(Data excerpts)
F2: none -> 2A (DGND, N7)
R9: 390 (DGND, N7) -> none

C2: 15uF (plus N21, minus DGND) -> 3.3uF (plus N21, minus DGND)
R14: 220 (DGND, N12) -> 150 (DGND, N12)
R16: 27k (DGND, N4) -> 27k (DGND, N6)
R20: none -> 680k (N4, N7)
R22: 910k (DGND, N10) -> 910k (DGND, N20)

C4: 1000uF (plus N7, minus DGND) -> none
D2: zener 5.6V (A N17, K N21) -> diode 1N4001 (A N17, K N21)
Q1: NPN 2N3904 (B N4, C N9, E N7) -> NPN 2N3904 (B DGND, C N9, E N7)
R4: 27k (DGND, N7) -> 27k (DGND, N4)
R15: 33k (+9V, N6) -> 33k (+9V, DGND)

What is needed: Only lines with the word "minus" are wanted, so copy each one from the records.

Answer box:
C2: 15uF (plus N21, minus DGND) -> 3.3uF (plus N21, minus DGND)
C4: 1000uF (plus N7, minus DGND) -> none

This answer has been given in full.